DATA SHOWN ->

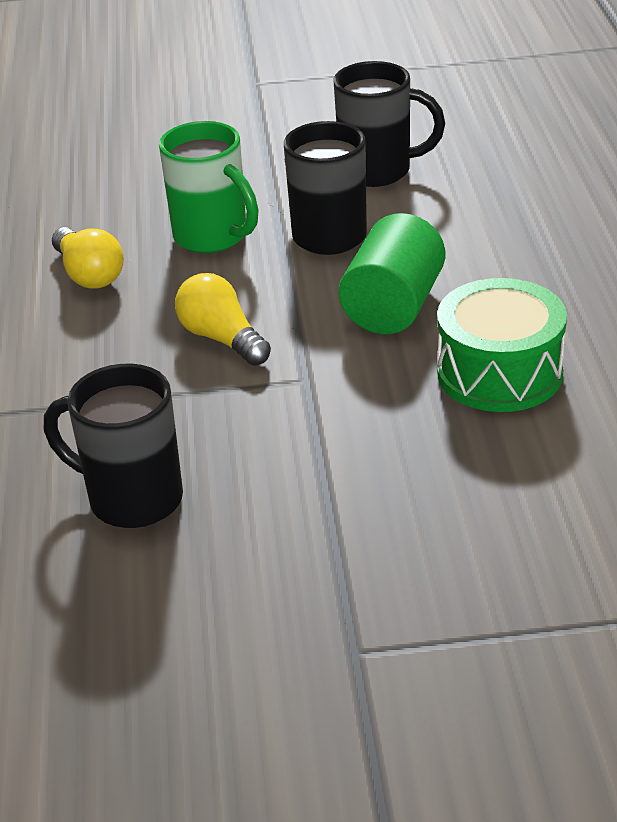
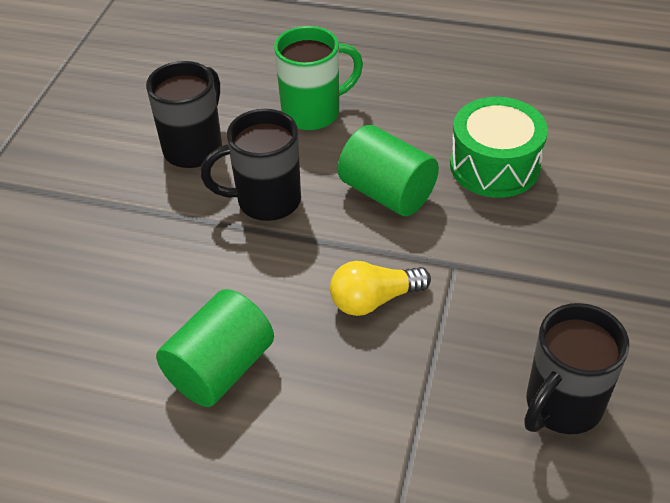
camera: 70 degrees left, 10 degrees up
(89, 274) = (220, 368): yellow light bulb -> green cylinder
(213, 237) = (219, 269): green mug -> green mug (313, 113)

WORK REQUEST ->
Pictures are to be dropped, and the remaining data set down exactly.

EXERCISE OUTPUT ->
camera: 70 degrees left, 10 degrees up
(89, 274) = (220, 368): yellow light bulb -> green cylinder
(213, 237) = (219, 269): green mug -> green mug (313, 113)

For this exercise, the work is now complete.